▸ TASK OBJECTIVE:
Reproduce the data exactly; no word may be added or dropped.

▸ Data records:
-*-

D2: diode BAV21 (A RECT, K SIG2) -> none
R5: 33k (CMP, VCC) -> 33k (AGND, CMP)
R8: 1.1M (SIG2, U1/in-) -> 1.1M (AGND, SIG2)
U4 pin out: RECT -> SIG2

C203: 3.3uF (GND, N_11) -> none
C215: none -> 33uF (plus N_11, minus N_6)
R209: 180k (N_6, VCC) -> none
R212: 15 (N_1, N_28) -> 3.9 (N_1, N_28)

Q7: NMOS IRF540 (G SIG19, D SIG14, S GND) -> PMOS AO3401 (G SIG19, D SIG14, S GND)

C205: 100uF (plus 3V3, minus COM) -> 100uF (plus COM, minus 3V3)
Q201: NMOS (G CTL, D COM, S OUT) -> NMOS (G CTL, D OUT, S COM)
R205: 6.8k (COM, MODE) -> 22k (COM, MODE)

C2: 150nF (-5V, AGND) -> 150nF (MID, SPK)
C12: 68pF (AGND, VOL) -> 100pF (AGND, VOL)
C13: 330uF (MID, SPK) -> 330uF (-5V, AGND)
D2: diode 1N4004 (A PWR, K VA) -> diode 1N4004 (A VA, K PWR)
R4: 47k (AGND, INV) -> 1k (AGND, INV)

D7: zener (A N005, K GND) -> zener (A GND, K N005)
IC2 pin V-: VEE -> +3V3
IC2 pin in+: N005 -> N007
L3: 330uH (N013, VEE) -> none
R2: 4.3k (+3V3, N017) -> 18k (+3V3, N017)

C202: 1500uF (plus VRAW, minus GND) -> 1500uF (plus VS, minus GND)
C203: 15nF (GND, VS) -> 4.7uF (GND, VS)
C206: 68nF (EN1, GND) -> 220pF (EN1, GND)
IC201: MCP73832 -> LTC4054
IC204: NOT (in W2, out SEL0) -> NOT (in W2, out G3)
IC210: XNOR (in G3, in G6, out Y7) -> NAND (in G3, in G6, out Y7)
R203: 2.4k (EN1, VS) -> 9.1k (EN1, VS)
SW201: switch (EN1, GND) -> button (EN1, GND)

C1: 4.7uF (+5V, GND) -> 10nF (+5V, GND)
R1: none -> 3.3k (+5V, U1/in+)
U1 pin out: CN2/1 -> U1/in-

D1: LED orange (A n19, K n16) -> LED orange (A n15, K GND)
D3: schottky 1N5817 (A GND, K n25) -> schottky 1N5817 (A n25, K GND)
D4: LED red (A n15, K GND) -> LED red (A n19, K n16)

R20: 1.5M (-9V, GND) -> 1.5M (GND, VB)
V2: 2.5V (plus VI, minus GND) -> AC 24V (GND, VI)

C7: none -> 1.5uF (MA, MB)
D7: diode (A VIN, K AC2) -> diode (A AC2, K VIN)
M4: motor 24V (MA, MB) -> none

-*-

▸ THE COMPLETED TASK:
D2: diode BAV21 (A RECT, K SIG2) -> none
R5: 33k (CMP, VCC) -> 33k (AGND, CMP)
R8: 1.1M (SIG2, U1/in-) -> 1.1M (AGND, SIG2)
U4 pin out: RECT -> SIG2

C203: 3.3uF (GND, N_11) -> none
C215: none -> 33uF (plus N_11, minus N_6)
R209: 180k (N_6, VCC) -> none
R212: 15 (N_1, N_28) -> 3.9 (N_1, N_28)

Q7: NMOS IRF540 (G SIG19, D SIG14, S GND) -> PMOS AO3401 (G SIG19, D SIG14, S GND)

C205: 100uF (plus 3V3, minus COM) -> 100uF (plus COM, minus 3V3)
Q201: NMOS (G CTL, D COM, S OUT) -> NMOS (G CTL, D OUT, S COM)
R205: 6.8k (COM, MODE) -> 22k (COM, MODE)

C2: 150nF (-5V, AGND) -> 150nF (MID, SPK)
C12: 68pF (AGND, VOL) -> 100pF (AGND, VOL)
C13: 330uF (MID, SPK) -> 330uF (-5V, AGND)
D2: diode 1N4004 (A PWR, K VA) -> diode 1N4004 (A VA, K PWR)
R4: 47k (AGND, INV) -> 1k (AGND, INV)

D7: zener (A N005, K GND) -> zener (A GND, K N005)
IC2 pin V-: VEE -> +3V3
IC2 pin in+: N005 -> N007
L3: 330uH (N013, VEE) -> none
R2: 4.3k (+3V3, N017) -> 18k (+3V3, N017)

C202: 1500uF (plus VRAW, minus GND) -> 1500uF (plus VS, minus GND)
C203: 15nF (GND, VS) -> 4.7uF (GND, VS)
C206: 68nF (EN1, GND) -> 220pF (EN1, GND)
IC201: MCP73832 -> LTC4054
IC204: NOT (in W2, out SEL0) -> NOT (in W2, out G3)
IC210: XNOR (in G3, in G6, out Y7) -> NAND (in G3, in G6, out Y7)
R203: 2.4k (EN1, VS) -> 9.1k (EN1, VS)
SW201: switch (EN1, GND) -> button (EN1, GND)

C1: 4.7uF (+5V, GND) -> 10nF (+5V, GND)
R1: none -> 3.3k (+5V, U1/in+)
U1 pin out: CN2/1 -> U1/in-

D1: LED orange (A n19, K n16) -> LED orange (A n15, K GND)
D3: schottky 1N5817 (A GND, K n25) -> schottky 1N5817 (A n25, K GND)
D4: LED red (A n15, K GND) -> LED red (A n19, K n16)

R20: 1.5M (-9V, GND) -> 1.5M (GND, VB)
V2: 2.5V (plus VI, minus GND) -> AC 24V (GND, VI)

C7: none -> 1.5uF (MA, MB)
D7: diode (A VIN, K AC2) -> diode (A AC2, K VIN)
M4: motor 24V (MA, MB) -> none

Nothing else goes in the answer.